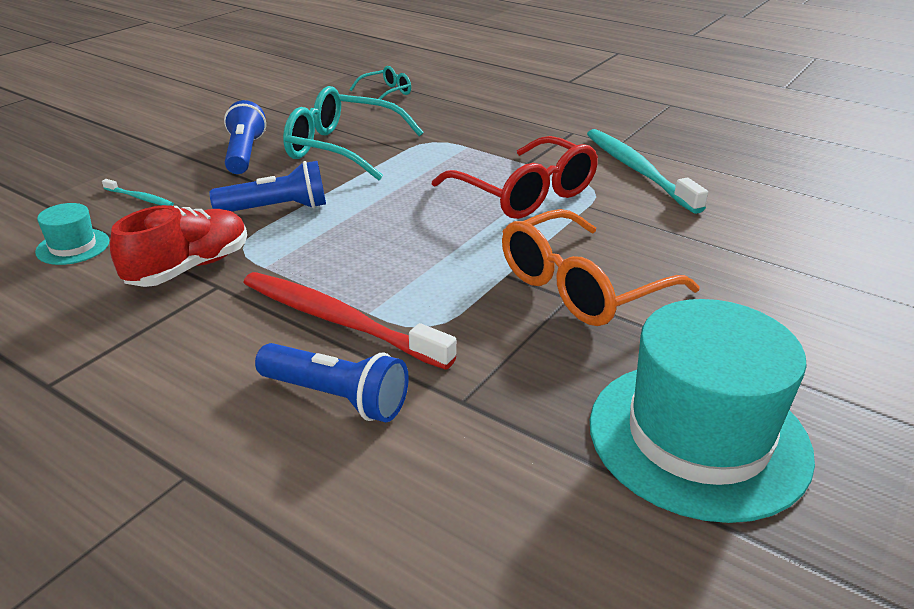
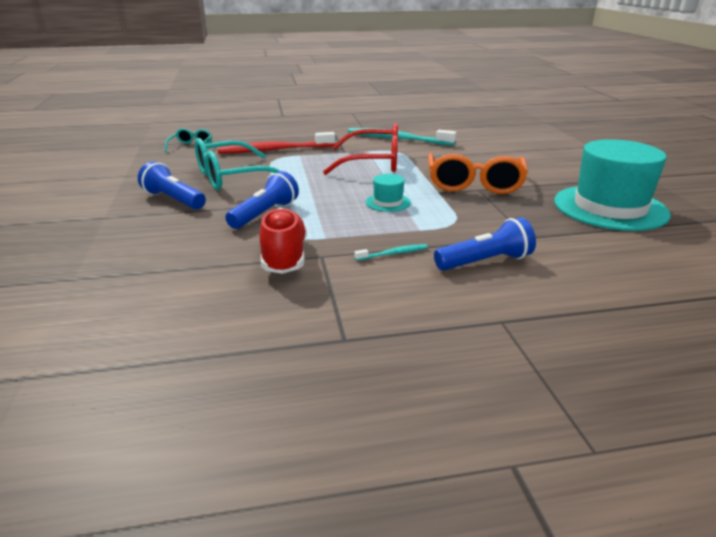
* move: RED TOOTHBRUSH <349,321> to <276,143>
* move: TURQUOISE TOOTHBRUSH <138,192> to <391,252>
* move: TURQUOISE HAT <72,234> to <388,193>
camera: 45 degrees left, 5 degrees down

* * * * *

• Task to carry out
Once the pictures are set aside, repeat the remaining data word for word.

• Written reply
* move: RED TOOTHBRUSH <349,321> to <276,143>
* move: TURQUOISE TOOTHBRUSH <138,192> to <391,252>
* move: TURQUOISE HAT <72,234> to <388,193>
camera: 45 degrees left, 5 degrees down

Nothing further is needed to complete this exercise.